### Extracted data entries
+---+
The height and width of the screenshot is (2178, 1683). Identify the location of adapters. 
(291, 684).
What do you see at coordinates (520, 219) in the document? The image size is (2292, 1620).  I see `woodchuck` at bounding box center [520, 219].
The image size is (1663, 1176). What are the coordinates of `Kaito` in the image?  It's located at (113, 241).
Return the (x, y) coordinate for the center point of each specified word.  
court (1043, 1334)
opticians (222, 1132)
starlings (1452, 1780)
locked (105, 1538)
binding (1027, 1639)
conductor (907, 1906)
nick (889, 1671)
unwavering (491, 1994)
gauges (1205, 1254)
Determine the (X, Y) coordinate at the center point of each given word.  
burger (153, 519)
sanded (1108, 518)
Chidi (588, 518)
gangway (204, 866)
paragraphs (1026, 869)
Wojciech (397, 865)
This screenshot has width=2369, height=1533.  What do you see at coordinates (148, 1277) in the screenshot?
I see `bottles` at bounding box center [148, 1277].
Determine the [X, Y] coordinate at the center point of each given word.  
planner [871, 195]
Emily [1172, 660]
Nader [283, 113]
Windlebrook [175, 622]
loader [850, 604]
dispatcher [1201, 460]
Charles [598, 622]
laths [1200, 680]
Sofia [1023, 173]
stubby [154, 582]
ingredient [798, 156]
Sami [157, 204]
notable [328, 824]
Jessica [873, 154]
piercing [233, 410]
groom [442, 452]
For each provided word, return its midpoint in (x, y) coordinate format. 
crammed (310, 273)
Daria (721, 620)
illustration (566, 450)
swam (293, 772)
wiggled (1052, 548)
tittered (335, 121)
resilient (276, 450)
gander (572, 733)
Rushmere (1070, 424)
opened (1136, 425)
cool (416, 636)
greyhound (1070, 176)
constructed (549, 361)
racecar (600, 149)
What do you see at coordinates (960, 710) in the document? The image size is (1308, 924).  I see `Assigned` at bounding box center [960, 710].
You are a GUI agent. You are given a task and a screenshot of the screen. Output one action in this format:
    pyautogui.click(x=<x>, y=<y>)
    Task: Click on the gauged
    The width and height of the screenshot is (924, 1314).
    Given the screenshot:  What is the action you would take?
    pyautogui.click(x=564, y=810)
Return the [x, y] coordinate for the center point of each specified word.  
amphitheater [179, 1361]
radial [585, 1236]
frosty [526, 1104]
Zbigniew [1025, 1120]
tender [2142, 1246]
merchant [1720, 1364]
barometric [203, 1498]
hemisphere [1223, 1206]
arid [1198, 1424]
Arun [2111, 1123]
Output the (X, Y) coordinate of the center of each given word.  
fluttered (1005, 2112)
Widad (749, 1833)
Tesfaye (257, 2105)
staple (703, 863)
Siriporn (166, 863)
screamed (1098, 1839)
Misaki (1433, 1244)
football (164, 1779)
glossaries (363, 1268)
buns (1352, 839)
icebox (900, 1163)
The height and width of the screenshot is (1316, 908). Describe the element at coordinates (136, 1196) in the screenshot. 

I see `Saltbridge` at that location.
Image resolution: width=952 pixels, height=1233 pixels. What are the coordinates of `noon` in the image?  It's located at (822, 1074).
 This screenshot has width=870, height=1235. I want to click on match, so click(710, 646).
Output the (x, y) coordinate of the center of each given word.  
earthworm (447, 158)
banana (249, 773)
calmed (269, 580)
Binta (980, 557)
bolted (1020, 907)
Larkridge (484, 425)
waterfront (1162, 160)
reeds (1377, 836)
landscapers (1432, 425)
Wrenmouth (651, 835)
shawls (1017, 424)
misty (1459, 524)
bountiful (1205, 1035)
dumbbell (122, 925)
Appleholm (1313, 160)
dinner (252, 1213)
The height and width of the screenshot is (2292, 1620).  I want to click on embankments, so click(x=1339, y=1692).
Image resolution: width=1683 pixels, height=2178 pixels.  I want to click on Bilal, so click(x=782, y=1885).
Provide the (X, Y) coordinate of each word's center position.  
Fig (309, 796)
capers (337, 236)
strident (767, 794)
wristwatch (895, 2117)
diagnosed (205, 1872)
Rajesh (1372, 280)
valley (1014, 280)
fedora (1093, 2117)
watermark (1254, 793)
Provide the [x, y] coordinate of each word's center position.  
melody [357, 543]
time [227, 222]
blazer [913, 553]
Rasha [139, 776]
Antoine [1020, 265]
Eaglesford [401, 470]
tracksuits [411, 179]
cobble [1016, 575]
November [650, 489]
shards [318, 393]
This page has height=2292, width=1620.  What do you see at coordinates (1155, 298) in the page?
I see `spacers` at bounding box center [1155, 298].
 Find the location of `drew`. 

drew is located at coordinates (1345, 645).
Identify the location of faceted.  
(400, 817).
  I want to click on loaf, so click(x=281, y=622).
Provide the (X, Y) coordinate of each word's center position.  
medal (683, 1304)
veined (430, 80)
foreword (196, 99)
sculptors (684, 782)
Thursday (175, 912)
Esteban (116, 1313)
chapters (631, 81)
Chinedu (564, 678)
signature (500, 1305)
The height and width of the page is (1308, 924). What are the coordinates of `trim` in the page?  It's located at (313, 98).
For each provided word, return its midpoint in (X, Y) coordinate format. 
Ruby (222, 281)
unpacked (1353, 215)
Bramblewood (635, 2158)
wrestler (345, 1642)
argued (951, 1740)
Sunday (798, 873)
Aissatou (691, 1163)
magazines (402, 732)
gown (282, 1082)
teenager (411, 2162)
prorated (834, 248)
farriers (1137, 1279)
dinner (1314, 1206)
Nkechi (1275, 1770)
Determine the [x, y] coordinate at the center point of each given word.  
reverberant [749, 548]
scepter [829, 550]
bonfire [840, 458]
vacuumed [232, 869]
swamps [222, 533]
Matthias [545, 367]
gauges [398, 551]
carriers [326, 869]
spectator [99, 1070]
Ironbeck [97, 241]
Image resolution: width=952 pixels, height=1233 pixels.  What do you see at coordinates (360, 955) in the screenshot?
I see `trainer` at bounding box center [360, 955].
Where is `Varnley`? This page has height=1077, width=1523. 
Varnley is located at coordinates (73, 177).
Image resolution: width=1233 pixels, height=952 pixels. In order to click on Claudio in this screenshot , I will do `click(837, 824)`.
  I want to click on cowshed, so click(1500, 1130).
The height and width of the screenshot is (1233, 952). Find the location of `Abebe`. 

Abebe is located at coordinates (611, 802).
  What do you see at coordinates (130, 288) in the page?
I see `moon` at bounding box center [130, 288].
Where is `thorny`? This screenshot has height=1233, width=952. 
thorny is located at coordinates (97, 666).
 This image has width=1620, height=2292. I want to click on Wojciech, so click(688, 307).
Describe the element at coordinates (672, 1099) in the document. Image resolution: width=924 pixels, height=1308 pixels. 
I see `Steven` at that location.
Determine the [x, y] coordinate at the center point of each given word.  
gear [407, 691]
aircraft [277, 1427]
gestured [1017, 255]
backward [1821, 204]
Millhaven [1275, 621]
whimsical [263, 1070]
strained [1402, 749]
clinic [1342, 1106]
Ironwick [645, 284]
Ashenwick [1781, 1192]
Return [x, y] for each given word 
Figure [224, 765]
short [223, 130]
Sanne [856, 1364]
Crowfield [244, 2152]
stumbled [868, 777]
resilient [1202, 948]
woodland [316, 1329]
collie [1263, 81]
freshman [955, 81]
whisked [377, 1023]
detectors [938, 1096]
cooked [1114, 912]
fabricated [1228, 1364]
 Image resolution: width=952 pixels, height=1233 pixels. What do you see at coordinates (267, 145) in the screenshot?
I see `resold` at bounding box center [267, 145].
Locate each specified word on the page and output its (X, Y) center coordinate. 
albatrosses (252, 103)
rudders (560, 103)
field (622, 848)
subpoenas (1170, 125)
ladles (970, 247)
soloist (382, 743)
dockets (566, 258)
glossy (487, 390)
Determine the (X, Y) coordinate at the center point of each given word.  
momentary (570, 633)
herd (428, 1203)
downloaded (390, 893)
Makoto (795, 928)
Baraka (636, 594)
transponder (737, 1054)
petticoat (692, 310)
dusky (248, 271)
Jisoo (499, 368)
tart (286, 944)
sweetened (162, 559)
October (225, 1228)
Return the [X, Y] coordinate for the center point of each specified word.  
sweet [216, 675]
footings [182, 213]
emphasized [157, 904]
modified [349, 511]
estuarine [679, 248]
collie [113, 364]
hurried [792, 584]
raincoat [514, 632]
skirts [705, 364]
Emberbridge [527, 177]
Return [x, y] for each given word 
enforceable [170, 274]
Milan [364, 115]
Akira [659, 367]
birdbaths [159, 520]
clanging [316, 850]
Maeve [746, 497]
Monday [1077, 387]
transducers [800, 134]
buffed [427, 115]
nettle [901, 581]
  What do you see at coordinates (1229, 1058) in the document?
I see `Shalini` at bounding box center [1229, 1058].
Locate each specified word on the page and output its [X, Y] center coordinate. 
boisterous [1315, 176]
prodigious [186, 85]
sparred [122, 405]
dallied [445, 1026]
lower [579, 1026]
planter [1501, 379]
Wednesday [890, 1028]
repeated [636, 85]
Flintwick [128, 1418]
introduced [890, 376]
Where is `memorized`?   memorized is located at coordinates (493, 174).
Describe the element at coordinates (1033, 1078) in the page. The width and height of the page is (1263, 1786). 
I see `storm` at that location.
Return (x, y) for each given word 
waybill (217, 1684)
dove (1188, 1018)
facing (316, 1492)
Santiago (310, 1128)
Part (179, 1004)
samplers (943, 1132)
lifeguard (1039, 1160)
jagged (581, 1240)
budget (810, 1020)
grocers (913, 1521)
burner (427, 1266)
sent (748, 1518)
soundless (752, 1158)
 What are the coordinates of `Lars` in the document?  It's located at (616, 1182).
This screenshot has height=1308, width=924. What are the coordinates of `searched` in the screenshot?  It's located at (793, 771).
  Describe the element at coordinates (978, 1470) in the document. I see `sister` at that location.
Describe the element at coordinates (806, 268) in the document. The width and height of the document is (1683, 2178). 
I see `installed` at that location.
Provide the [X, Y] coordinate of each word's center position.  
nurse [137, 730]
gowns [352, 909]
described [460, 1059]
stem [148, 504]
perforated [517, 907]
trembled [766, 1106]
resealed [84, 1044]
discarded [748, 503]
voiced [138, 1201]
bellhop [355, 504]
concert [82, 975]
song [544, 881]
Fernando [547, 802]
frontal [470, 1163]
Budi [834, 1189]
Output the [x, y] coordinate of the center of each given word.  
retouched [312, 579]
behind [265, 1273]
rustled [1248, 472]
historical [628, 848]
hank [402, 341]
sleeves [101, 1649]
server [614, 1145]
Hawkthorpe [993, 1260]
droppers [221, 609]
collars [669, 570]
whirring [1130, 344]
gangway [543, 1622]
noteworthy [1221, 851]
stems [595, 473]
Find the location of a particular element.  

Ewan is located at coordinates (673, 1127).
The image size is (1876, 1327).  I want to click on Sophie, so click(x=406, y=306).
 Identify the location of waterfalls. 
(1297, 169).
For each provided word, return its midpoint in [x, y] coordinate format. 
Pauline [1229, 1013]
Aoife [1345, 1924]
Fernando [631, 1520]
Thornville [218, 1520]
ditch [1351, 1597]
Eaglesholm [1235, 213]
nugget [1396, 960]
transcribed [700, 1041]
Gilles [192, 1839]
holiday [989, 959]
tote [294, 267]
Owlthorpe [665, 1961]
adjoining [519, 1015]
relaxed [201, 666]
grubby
+---+
### EXERCISE OBJECTIVE
Show every line of the entries above that contains the word "Find".

### SOLVED EXERCISE
 Find the location of `drew`. 
The height and width of the screenshot is (1233, 952). Find the location of `Abebe`. 
Find the location of a particular element.  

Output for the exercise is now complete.